▸ **Work order**
Word for word, set down every line of the entries below from the line with "ebony stacking rings [537" to the line with "- → ebony toy robot [236 419]", including both, and no other line.

▸ **Material for this exercise**
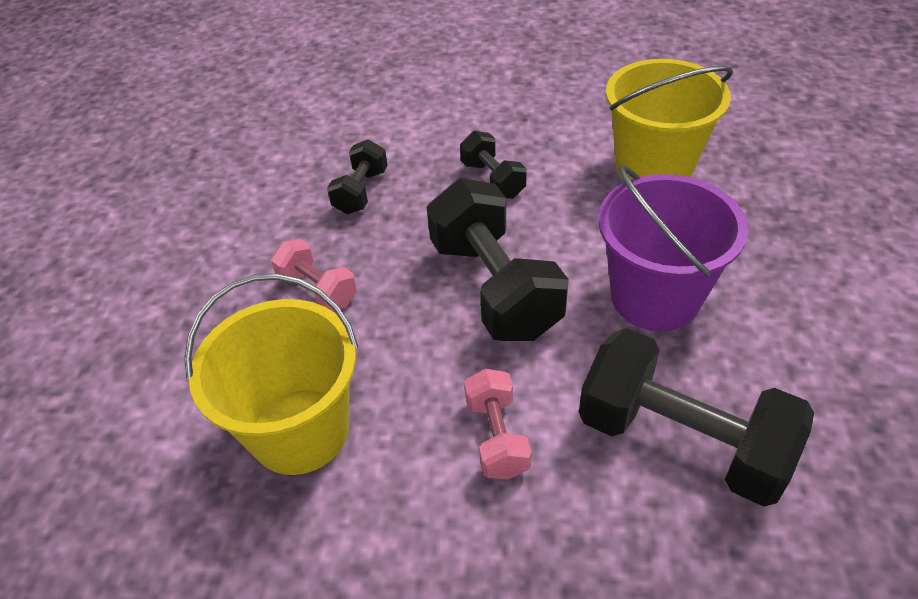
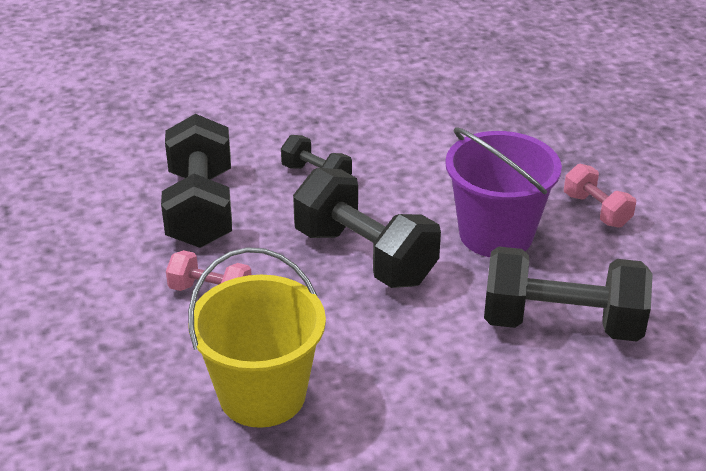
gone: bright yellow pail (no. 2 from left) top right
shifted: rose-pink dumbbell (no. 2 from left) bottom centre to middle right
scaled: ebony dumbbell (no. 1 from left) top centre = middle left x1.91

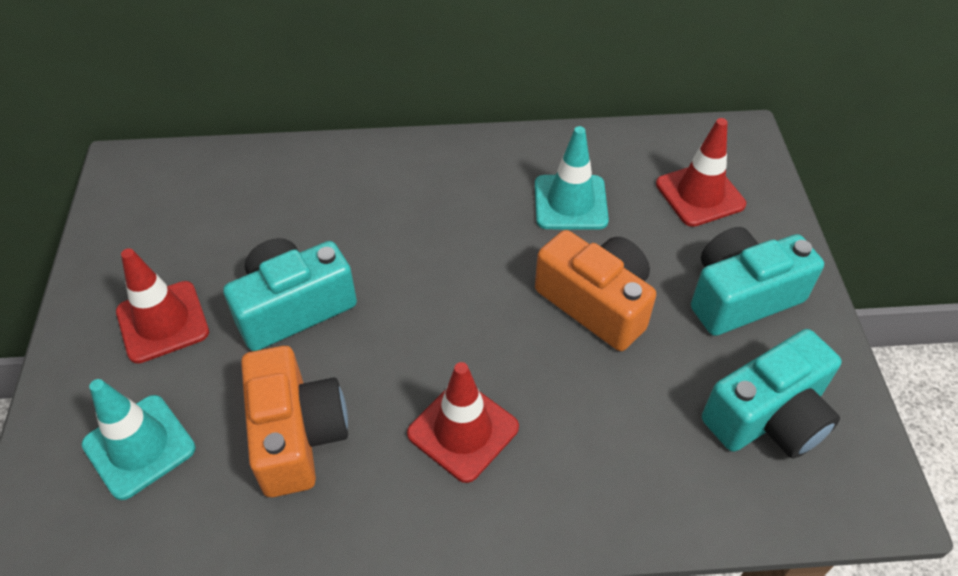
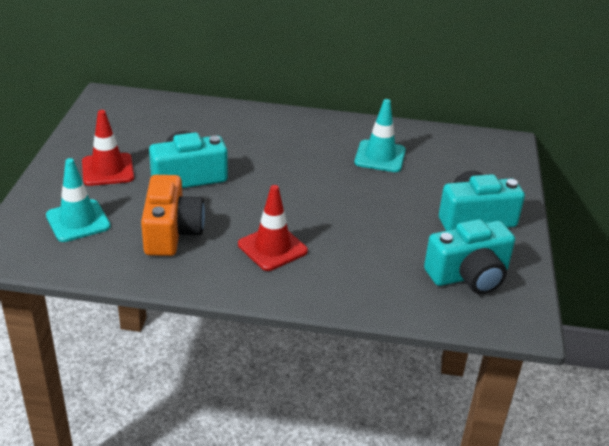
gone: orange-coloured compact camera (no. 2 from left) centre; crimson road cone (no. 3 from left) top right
==
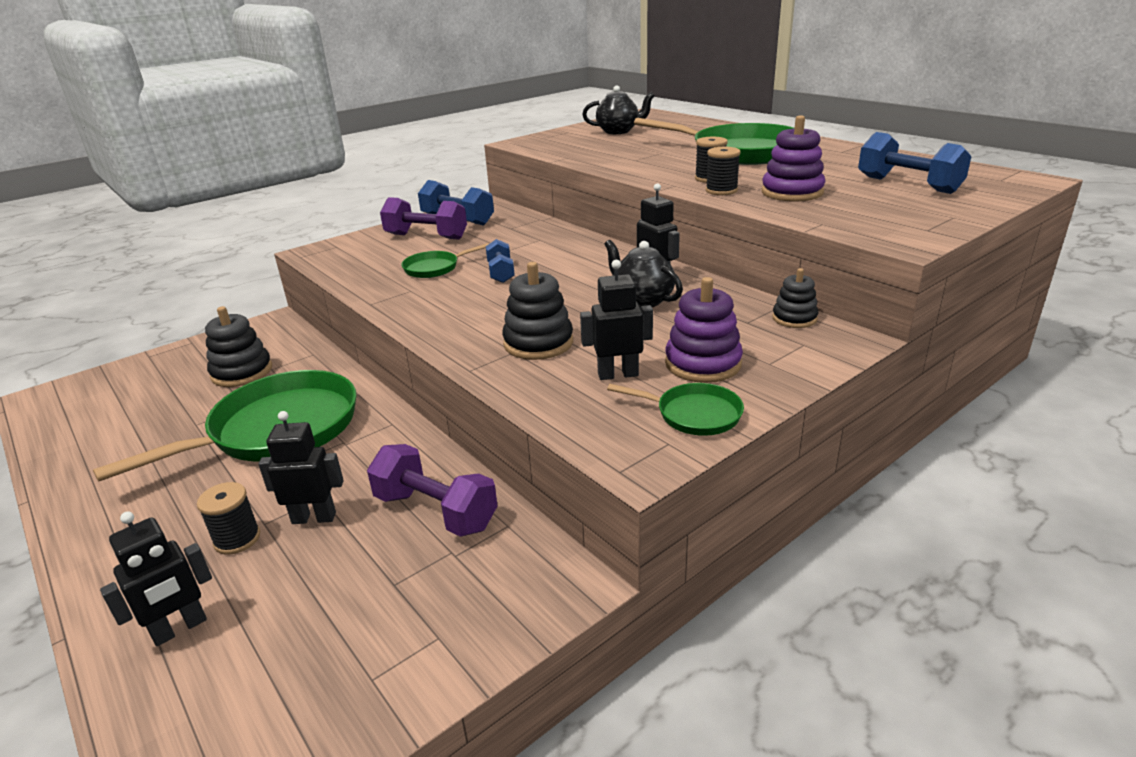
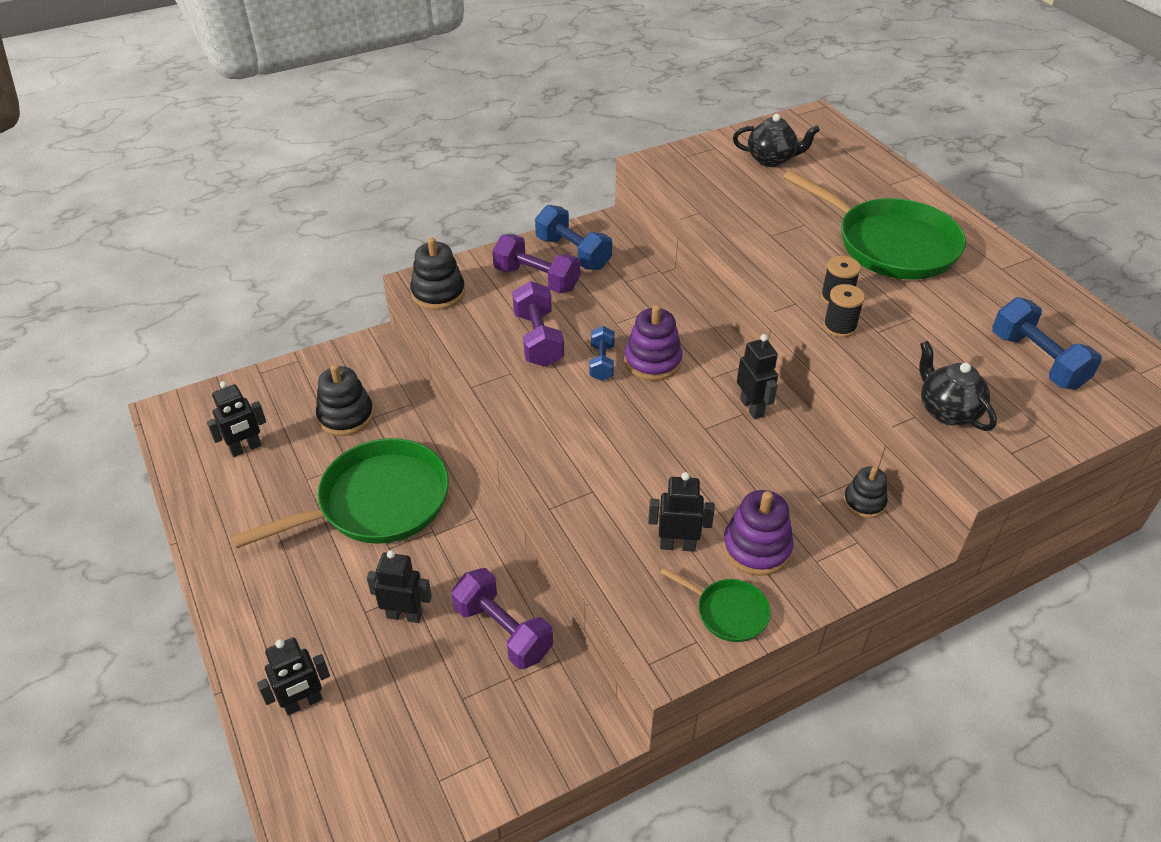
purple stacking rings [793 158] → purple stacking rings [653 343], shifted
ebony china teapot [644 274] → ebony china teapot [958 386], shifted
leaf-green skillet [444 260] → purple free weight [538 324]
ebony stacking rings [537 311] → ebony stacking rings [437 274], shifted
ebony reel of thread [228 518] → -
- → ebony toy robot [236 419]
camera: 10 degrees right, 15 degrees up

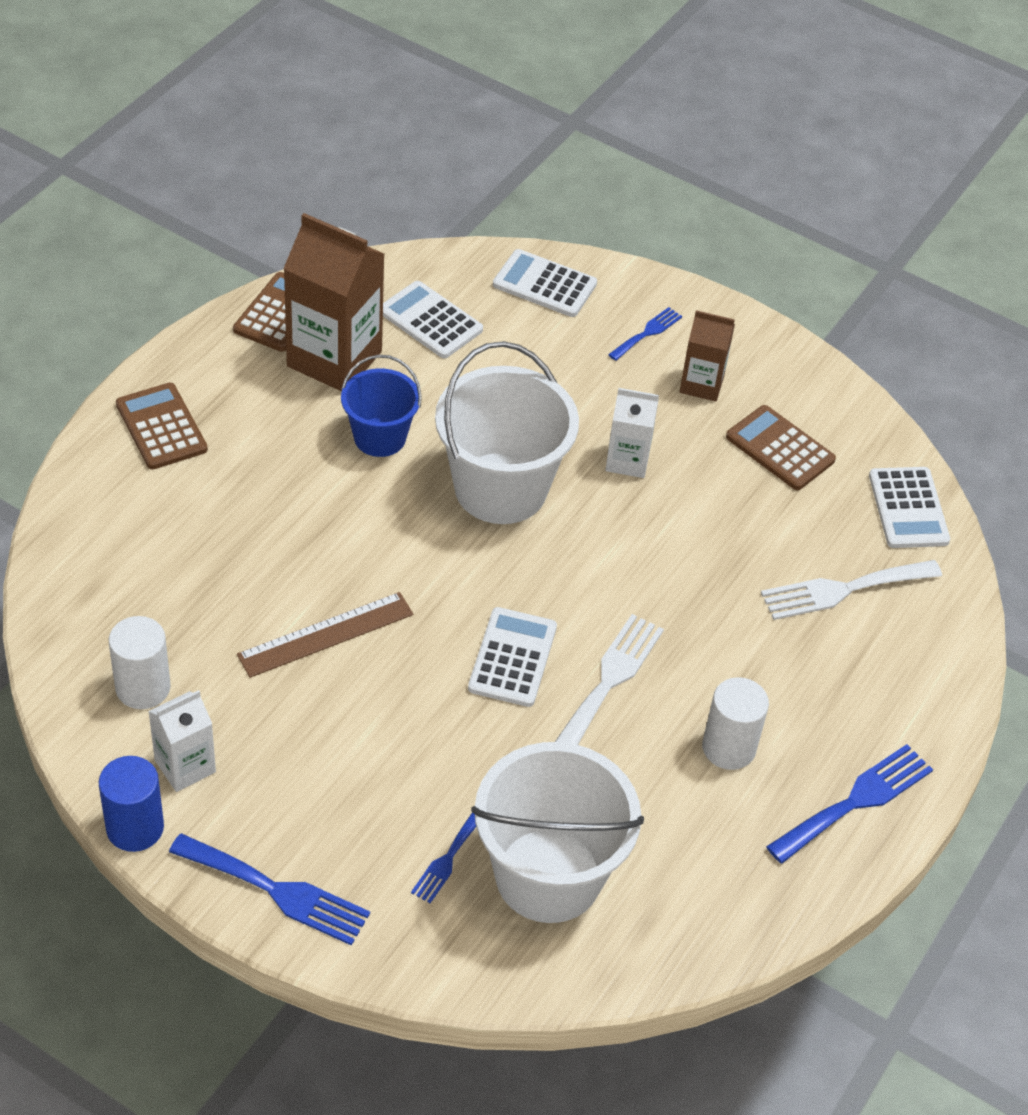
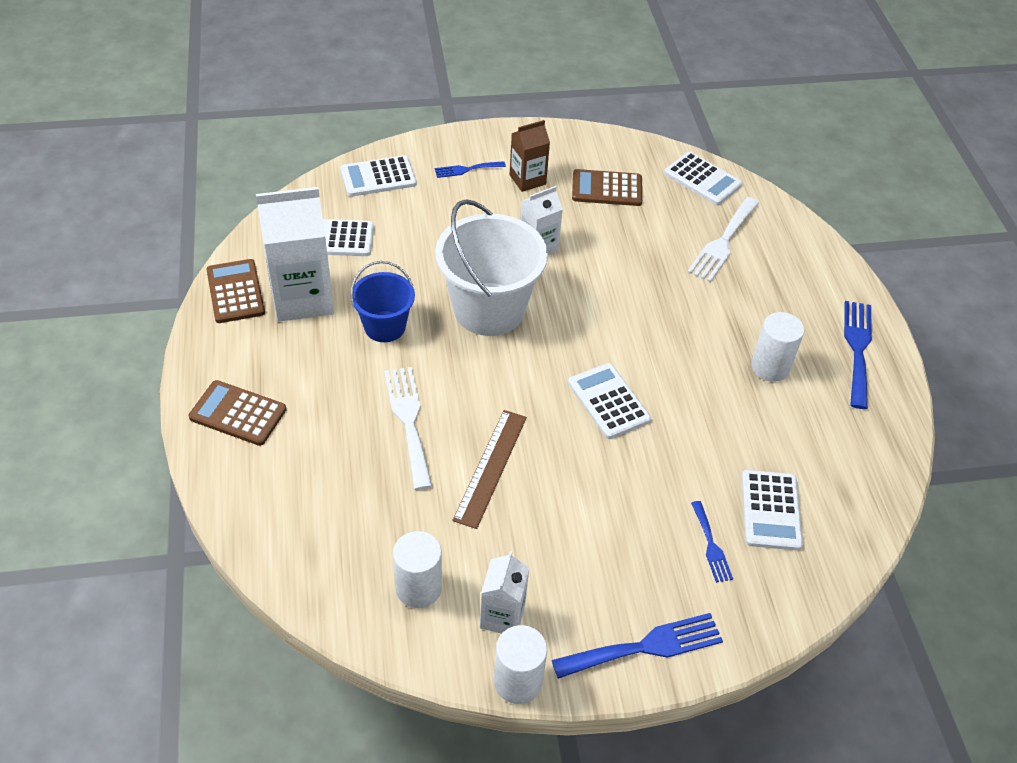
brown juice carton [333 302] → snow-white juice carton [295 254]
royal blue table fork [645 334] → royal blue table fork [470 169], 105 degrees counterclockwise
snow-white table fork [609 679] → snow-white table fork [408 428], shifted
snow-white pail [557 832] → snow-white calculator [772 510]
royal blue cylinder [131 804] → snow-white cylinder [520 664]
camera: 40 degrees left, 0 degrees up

▸ **Answer to this exercise**
ebony stacking rings [537 311] → ebony stacking rings [437 274], shifted
ebony reel of thread [228 518] → -
- → ebony toy robot [236 419]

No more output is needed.